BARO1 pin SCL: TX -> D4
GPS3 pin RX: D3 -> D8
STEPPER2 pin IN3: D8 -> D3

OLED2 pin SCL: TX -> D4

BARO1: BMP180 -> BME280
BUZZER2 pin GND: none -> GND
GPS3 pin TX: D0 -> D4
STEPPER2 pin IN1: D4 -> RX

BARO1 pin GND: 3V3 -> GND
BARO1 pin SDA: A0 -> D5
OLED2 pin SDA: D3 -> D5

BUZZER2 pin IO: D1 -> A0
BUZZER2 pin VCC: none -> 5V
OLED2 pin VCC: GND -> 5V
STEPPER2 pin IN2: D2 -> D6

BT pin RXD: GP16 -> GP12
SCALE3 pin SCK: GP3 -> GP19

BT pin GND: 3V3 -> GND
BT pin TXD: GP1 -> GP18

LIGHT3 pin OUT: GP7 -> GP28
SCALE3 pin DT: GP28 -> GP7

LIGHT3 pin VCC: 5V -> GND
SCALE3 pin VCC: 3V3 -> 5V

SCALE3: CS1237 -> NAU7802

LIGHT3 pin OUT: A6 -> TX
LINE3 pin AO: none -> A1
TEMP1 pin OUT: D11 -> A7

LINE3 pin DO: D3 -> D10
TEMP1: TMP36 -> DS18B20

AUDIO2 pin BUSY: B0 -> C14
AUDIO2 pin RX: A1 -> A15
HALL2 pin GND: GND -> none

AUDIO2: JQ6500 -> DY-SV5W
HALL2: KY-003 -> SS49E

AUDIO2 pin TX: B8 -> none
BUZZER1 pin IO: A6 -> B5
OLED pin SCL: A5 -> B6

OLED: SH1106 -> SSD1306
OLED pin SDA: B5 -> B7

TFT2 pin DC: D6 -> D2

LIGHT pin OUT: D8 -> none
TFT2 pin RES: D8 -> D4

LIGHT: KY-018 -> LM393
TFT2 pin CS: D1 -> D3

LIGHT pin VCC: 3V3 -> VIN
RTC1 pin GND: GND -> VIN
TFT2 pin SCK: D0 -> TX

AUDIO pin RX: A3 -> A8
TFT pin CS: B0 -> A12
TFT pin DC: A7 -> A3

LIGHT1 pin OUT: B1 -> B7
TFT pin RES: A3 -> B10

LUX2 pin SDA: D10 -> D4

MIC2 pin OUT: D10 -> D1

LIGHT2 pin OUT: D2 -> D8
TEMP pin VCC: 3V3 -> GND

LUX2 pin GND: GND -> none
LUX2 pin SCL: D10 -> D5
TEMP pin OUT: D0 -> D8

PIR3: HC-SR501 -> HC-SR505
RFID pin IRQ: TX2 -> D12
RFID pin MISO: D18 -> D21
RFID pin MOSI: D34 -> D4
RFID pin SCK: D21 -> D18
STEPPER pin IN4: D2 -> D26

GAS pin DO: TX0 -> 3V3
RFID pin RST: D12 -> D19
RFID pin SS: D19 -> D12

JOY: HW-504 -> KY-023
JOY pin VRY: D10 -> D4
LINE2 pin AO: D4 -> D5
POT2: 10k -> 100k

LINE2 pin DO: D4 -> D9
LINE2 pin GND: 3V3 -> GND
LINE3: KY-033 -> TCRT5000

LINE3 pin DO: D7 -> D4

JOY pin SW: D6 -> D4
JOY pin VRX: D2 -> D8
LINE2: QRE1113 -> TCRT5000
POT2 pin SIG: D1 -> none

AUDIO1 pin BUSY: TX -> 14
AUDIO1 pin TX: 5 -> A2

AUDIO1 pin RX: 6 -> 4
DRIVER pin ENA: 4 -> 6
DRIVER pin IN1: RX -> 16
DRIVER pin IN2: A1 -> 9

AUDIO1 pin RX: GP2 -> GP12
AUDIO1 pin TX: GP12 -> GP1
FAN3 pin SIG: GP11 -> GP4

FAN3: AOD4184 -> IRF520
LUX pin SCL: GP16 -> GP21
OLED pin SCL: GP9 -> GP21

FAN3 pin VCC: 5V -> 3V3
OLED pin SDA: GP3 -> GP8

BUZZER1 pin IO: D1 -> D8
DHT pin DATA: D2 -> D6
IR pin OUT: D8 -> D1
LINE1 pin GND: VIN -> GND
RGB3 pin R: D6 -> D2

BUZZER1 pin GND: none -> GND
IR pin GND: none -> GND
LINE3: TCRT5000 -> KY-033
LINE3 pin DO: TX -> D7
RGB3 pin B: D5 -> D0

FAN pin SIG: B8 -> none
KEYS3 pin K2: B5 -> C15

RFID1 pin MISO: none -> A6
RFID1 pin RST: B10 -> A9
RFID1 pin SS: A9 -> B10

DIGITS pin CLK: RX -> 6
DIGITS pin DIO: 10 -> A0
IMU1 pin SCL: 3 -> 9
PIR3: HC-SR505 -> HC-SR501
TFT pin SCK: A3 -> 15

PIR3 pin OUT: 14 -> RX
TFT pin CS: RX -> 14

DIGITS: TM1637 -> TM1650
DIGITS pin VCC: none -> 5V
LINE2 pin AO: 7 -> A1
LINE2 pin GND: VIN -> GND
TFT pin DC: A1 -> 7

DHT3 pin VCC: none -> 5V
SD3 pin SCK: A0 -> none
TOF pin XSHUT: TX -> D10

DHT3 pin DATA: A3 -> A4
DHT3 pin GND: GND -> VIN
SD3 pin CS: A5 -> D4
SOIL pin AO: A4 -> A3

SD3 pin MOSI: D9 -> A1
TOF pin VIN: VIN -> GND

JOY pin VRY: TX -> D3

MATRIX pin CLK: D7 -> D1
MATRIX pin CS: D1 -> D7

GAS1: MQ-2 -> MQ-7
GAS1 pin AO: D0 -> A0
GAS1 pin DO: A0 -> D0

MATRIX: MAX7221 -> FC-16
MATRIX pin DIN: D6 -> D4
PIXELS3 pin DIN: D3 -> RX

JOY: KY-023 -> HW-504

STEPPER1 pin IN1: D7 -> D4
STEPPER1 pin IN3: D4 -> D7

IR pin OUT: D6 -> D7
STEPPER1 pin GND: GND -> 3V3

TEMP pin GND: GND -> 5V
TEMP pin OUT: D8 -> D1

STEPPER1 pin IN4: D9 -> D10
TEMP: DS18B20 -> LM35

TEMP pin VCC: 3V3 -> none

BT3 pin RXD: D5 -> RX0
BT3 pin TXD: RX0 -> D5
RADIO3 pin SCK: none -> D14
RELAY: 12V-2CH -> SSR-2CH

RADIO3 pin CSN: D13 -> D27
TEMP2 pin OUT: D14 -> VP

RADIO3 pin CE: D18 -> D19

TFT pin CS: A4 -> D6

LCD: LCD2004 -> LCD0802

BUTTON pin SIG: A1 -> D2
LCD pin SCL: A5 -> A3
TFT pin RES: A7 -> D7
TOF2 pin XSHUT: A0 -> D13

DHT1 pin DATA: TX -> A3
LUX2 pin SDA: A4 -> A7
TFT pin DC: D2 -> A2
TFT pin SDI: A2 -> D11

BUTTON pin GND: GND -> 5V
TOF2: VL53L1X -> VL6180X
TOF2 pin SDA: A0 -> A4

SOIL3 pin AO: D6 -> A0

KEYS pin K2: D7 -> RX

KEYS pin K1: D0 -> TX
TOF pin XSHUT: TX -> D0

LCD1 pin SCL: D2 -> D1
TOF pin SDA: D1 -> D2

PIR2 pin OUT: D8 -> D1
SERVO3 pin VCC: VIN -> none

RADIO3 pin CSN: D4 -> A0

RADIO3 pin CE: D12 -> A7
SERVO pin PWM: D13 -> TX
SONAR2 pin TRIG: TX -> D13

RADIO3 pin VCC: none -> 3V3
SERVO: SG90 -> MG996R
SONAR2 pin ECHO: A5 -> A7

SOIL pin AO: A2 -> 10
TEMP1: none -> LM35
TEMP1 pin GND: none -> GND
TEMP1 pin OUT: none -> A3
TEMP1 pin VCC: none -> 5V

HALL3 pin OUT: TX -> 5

*-*-*

■ **Your goal**:
Take each line from the preceding material that contains "XSHUT" and copy it.

■ **Task result**:
TOF pin XSHUT: TX -> D10
TOF2 pin XSHUT: A0 -> D13
TOF pin XSHUT: TX -> D0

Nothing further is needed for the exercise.